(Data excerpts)
- Opening Delimiter -

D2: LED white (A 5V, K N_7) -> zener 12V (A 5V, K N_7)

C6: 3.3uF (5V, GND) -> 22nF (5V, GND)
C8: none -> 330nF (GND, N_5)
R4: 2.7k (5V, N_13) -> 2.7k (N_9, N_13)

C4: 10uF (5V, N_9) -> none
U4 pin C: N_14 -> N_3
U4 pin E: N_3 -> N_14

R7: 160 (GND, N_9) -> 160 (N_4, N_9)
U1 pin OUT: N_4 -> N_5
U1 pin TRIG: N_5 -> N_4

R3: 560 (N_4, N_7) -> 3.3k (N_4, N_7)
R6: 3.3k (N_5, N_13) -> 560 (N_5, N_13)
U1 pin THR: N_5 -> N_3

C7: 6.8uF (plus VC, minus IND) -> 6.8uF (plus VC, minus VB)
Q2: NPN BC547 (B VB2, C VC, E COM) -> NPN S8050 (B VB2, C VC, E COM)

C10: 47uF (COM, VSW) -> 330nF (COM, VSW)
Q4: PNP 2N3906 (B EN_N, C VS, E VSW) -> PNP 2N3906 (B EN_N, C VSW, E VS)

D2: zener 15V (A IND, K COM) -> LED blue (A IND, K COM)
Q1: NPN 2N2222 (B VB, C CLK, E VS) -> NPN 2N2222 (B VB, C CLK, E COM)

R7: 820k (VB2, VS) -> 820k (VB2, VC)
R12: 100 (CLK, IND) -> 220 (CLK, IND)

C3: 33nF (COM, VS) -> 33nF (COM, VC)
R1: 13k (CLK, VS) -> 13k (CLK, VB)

- Closing Delimiter -

## Directions
Each entry must be reproduced exactly, with nothing added or dropped.

## Answer to this task
D2: LED white (A 5V, K N_7) -> zener 12V (A 5V, K N_7)

C6: 3.3uF (5V, GND) -> 22nF (5V, GND)
C8: none -> 330nF (GND, N_5)
R4: 2.7k (5V, N_13) -> 2.7k (N_9, N_13)

C4: 10uF (5V, N_9) -> none
U4 pin C: N_14 -> N_3
U4 pin E: N_3 -> N_14

R7: 160 (GND, N_9) -> 160 (N_4, N_9)
U1 pin OUT: N_4 -> N_5
U1 pin TRIG: N_5 -> N_4

R3: 560 (N_4, N_7) -> 3.3k (N_4, N_7)
R6: 3.3k (N_5, N_13) -> 560 (N_5, N_13)
U1 pin THR: N_5 -> N_3

C7: 6.8uF (plus VC, minus IND) -> 6.8uF (plus VC, minus VB)
Q2: NPN BC547 (B VB2, C VC, E COM) -> NPN S8050 (B VB2, C VC, E COM)

C10: 47uF (COM, VSW) -> 330nF (COM, VSW)
Q4: PNP 2N3906 (B EN_N, C VS, E VSW) -> PNP 2N3906 (B EN_N, C VSW, E VS)

D2: zener 15V (A IND, K COM) -> LED blue (A IND, K COM)
Q1: NPN 2N2222 (B VB, C CLK, E VS) -> NPN 2N2222 (B VB, C CLK, E COM)

R7: 820k (VB2, VS) -> 820k (VB2, VC)
R12: 100 (CLK, IND) -> 220 (CLK, IND)

C3: 33nF (COM, VS) -> 33nF (COM, VC)
R1: 13k (CLK, VS) -> 13k (CLK, VB)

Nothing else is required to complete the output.